Nothing belongs in the answer except the lines of the material that include "turquoise".

**Given data**:

* * * * * * *

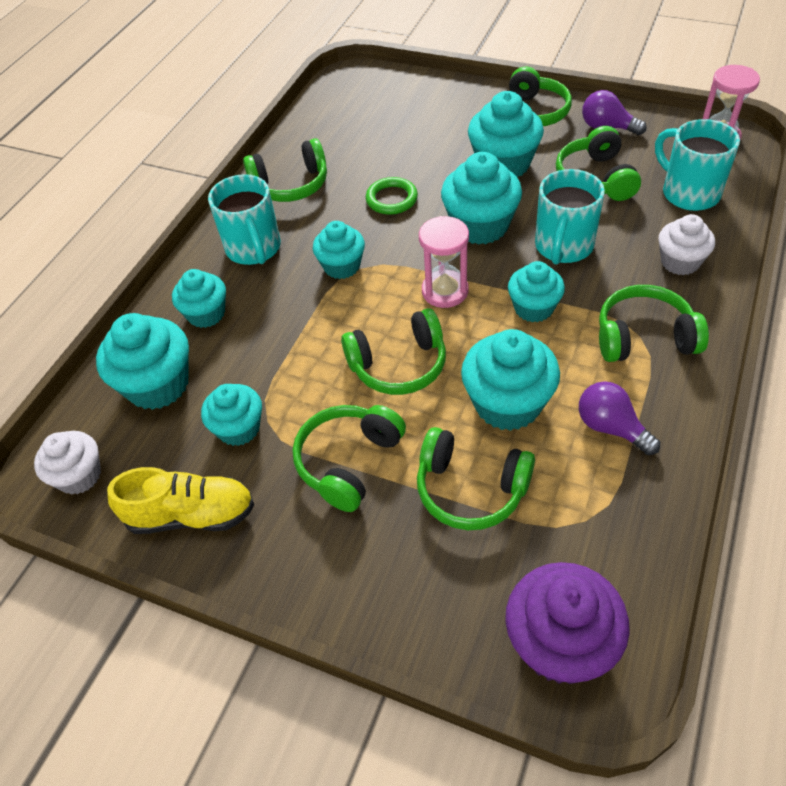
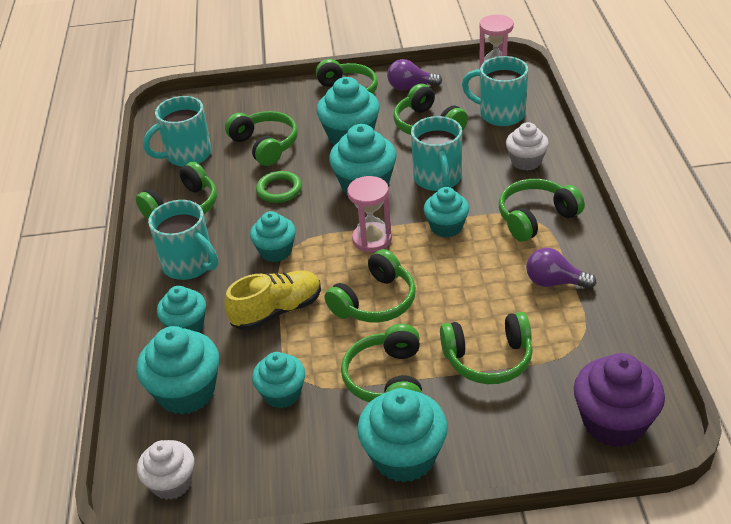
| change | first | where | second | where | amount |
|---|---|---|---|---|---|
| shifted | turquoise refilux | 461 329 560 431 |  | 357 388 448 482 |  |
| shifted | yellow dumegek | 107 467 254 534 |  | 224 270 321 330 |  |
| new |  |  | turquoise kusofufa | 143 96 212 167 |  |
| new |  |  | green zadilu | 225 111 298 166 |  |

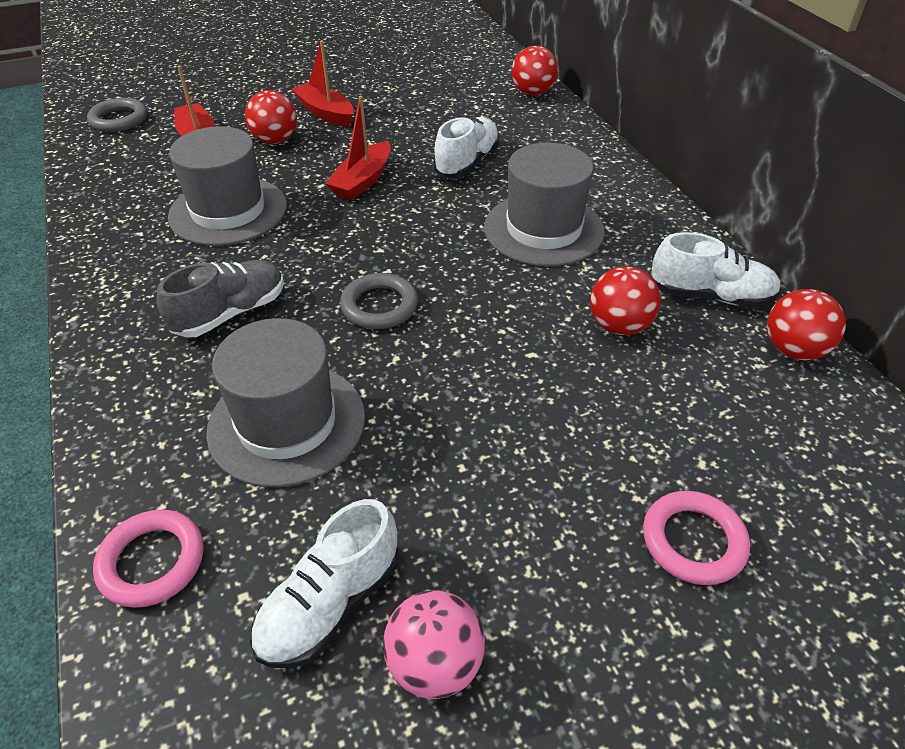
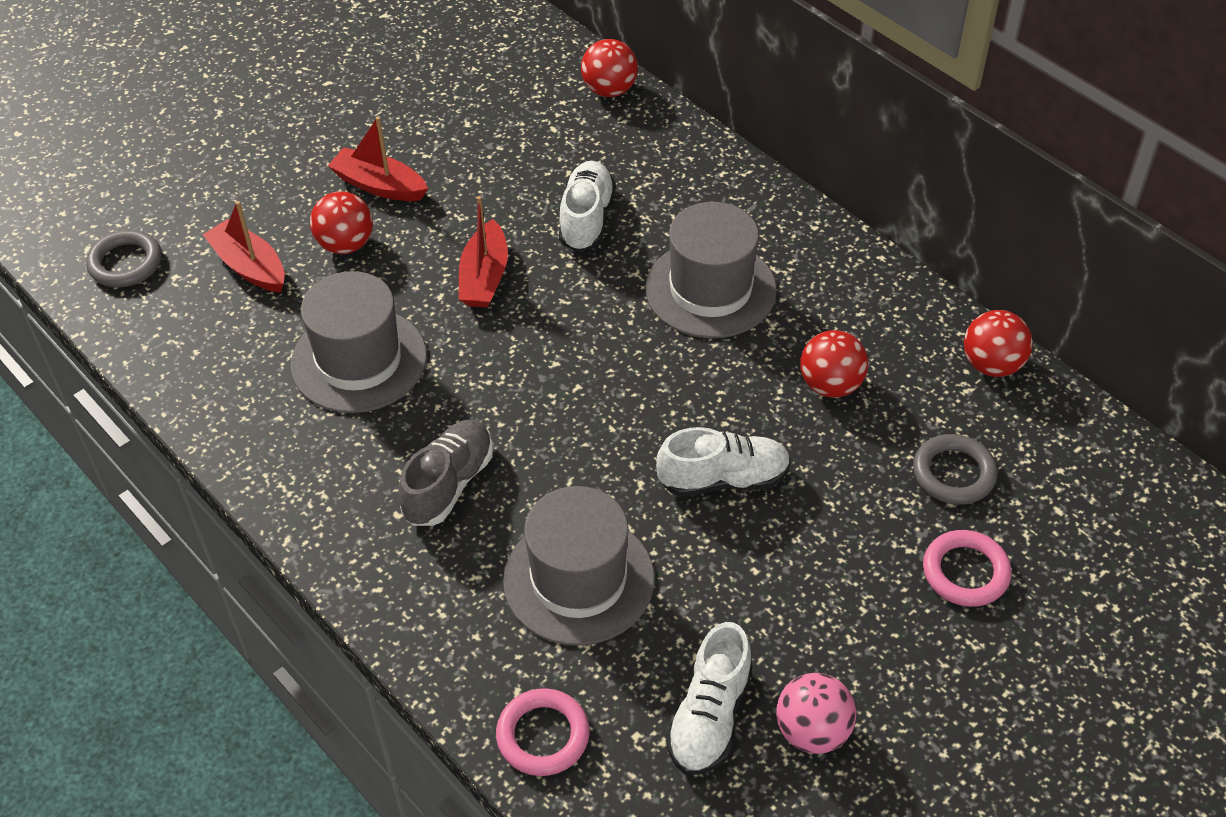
| change | first | where | second | where | amount |
|---|---|---|---|---|---|
| shifted | white dumegek | 651 232 781 308 |  | 656 427 791 497 |  |
| shifted | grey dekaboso | 340 273 418 329 |  | 913 434 997 505 |  |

* * * * * * *

**Exercise result**:
| shifted | turquoise refilux | 461 329 560 431 |  | 357 388 448 482 |  |
| new |  |  | turquoise kusofufa | 143 96 212 167 |  |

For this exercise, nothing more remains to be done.